About this exercise: Retype every entry word for word. Omit the pictures.

Source material:
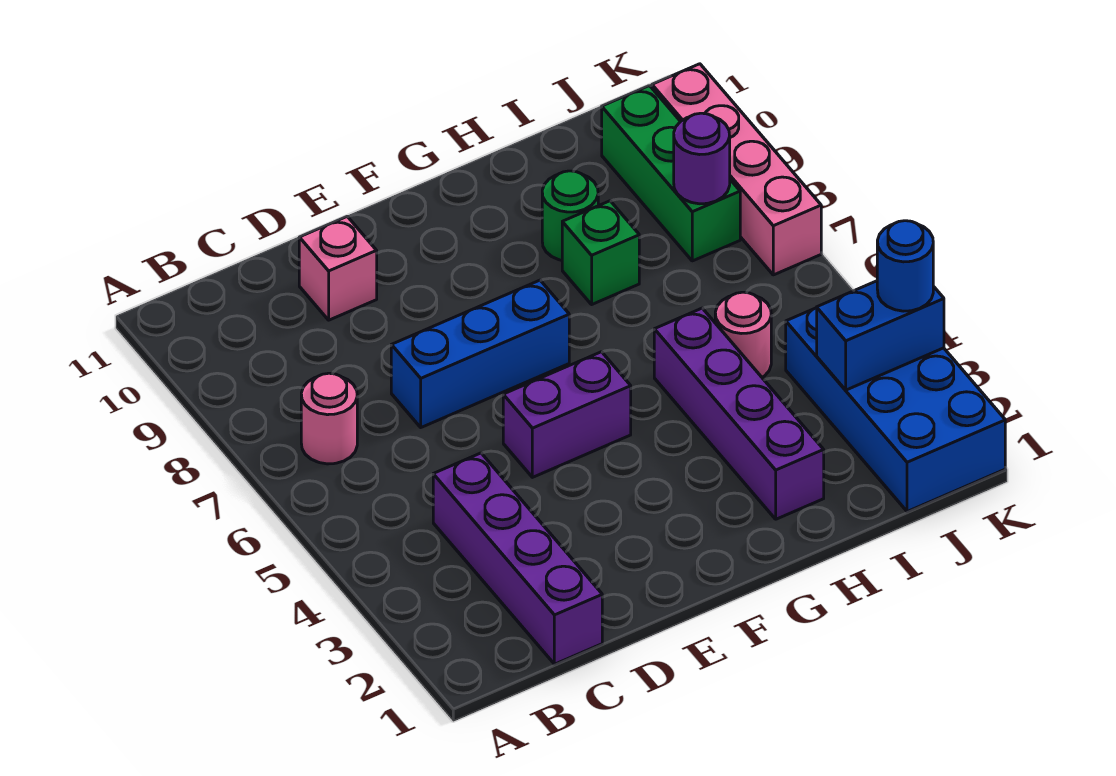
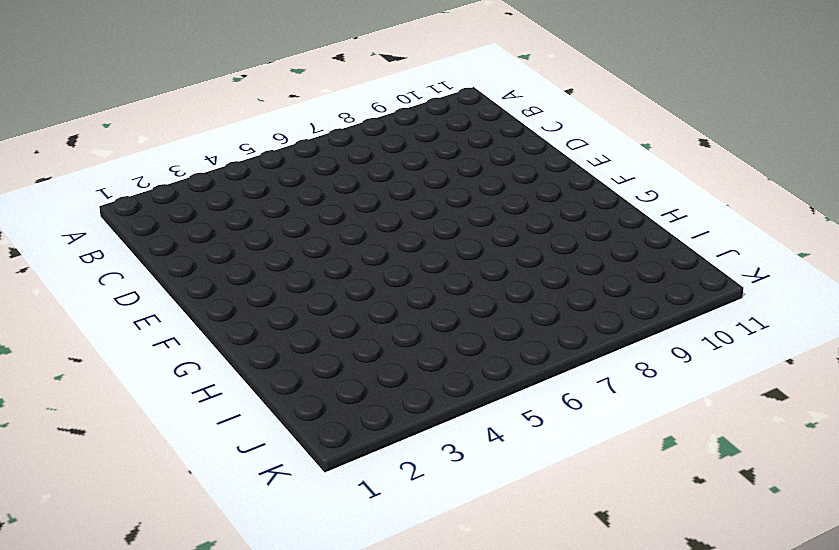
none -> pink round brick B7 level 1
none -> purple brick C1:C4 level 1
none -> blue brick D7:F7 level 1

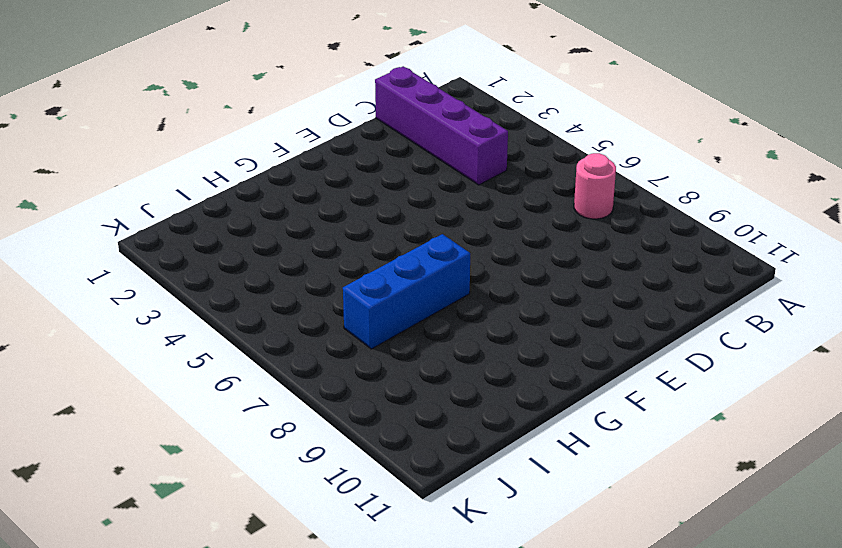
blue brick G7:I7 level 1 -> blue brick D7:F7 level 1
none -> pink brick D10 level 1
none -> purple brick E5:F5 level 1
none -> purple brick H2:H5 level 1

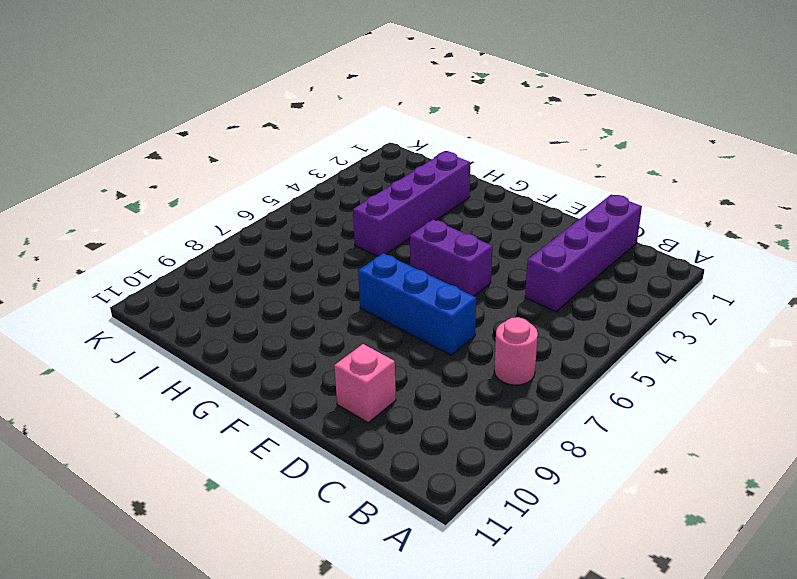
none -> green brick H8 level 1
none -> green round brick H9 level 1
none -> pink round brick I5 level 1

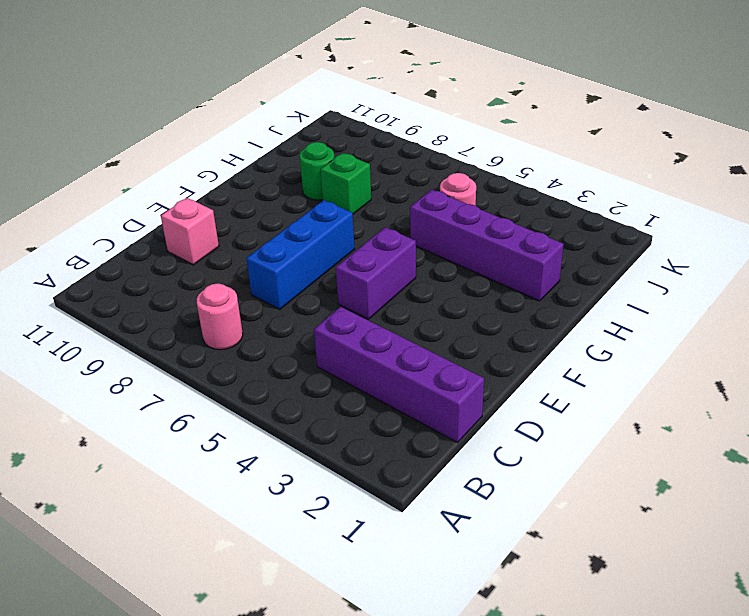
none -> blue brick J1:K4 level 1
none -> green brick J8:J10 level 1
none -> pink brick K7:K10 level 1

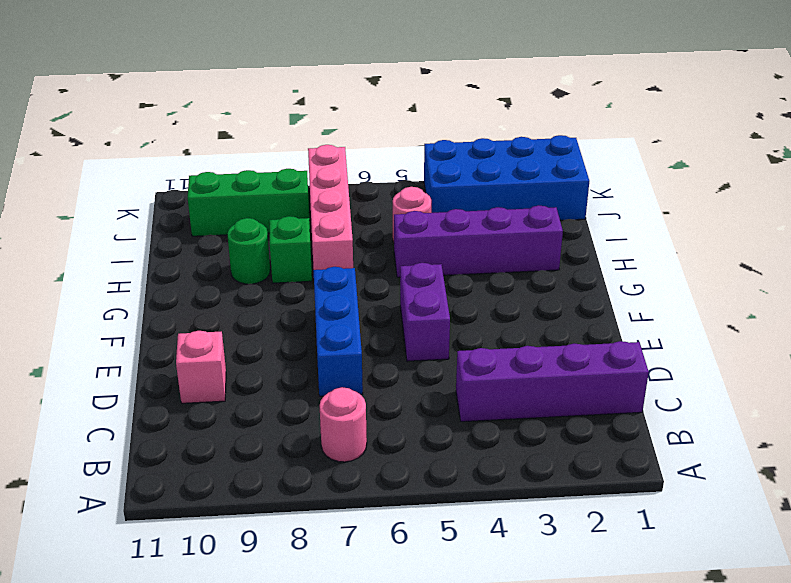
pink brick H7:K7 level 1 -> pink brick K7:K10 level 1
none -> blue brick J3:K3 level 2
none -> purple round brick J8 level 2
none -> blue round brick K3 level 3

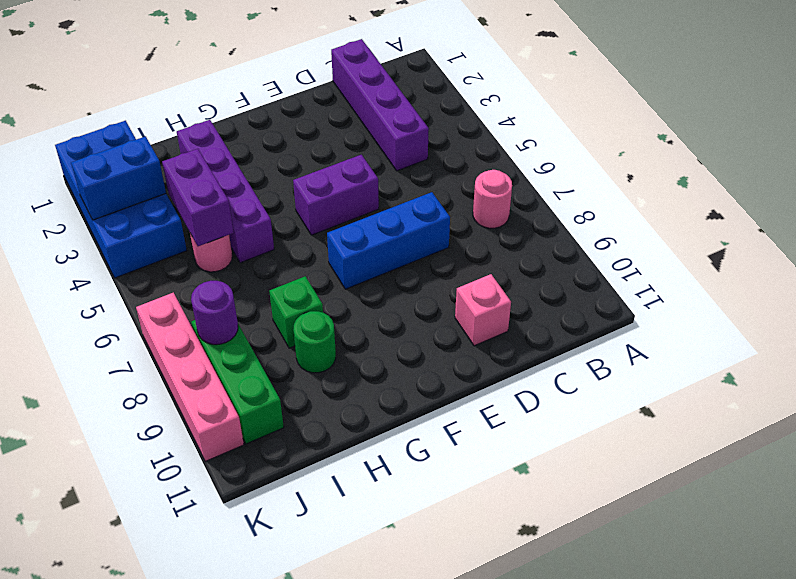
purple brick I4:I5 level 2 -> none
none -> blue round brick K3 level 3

Response below:
none -> pink round brick B7 level 1
none -> purple brick C1:C4 level 1
none -> blue brick D7:F7 level 1

blue brick G7:I7 level 1 -> blue brick D7:F7 level 1
none -> pink brick D10 level 1
none -> purple brick E5:F5 level 1
none -> purple brick H2:H5 level 1

none -> green brick H8 level 1
none -> green round brick H9 level 1
none -> pink round brick I5 level 1

none -> blue brick J1:K4 level 1
none -> green brick J8:J10 level 1
none -> pink brick K7:K10 level 1

pink brick H7:K7 level 1 -> pink brick K7:K10 level 1
none -> blue brick J3:K3 level 2
none -> purple round brick J8 level 2
none -> blue round brick K3 level 3

purple brick I4:I5 level 2 -> none
none -> blue round brick K3 level 3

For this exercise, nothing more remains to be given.